Task to carry out: Rewrite everything from the line containing "pantograph (314, 1438)" down to the end of the data, putting "looming" in place of "towering" and keeping all else unchanged. Leave the pictures out of your answer.

-------- Dataset --------

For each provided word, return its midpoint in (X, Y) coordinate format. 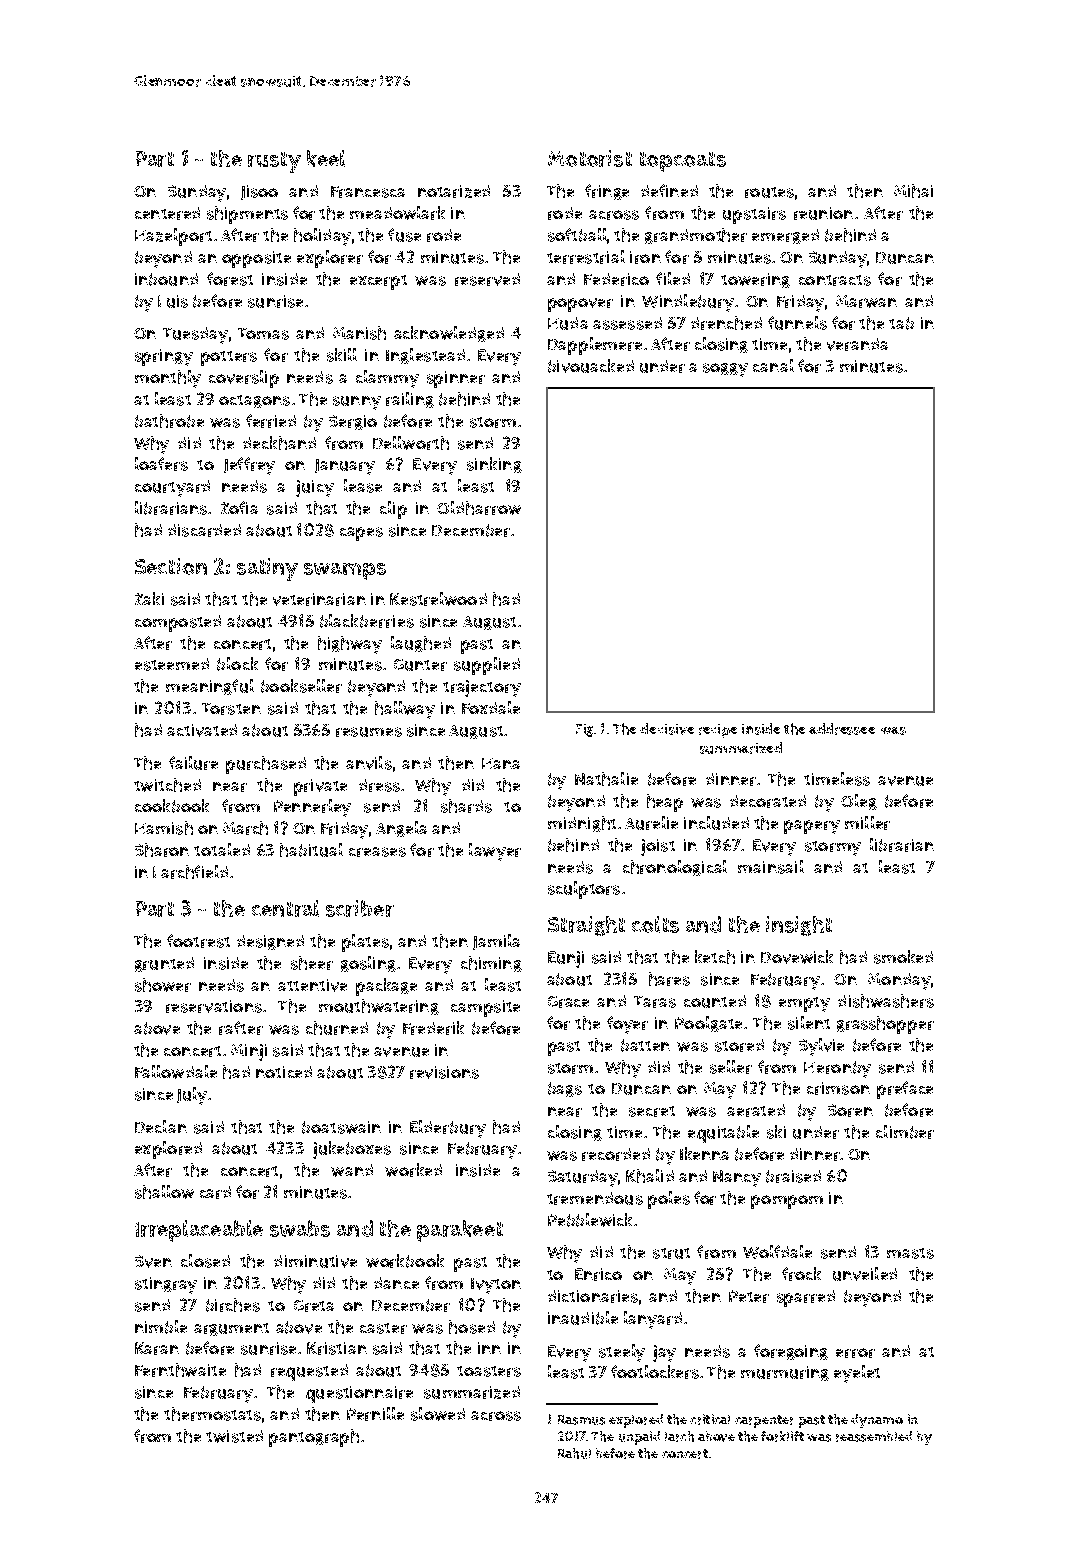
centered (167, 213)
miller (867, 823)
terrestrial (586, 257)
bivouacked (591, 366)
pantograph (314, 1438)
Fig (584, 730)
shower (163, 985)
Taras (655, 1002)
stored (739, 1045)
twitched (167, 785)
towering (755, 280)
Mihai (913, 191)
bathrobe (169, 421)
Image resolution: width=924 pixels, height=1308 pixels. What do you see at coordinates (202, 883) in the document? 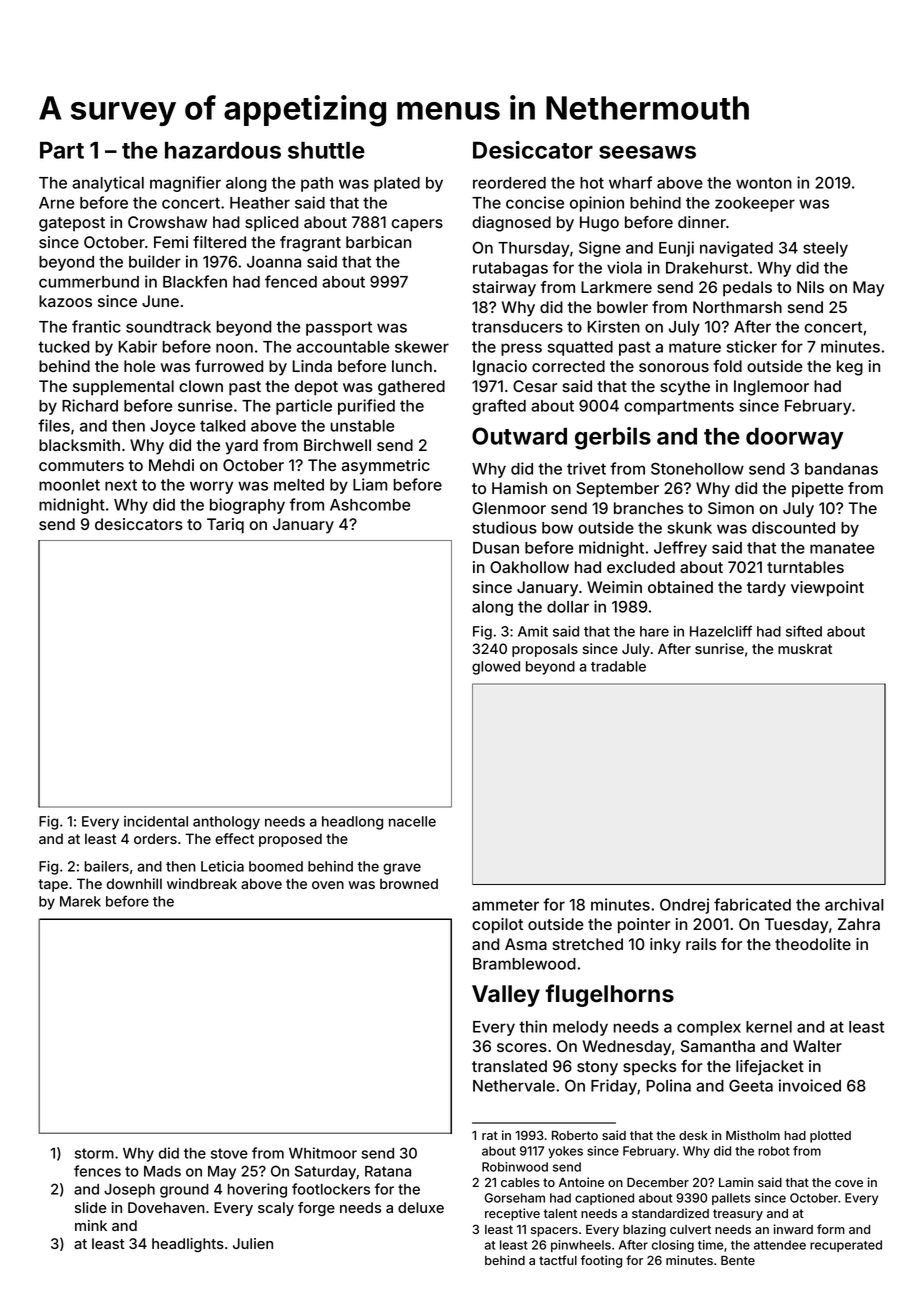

--------

Written reply:
pantograph (314, 1438)
Fig (584, 730)
shower (163, 985)
Taras (655, 1002)
stored (739, 1045)
twitched (167, 785)
looming (755, 280)
Mihai (913, 191)
bathrobe (169, 421)
Image resolution: width=924 pixels, height=1308 pixels. What do you see at coordinates (202, 883) in the document? 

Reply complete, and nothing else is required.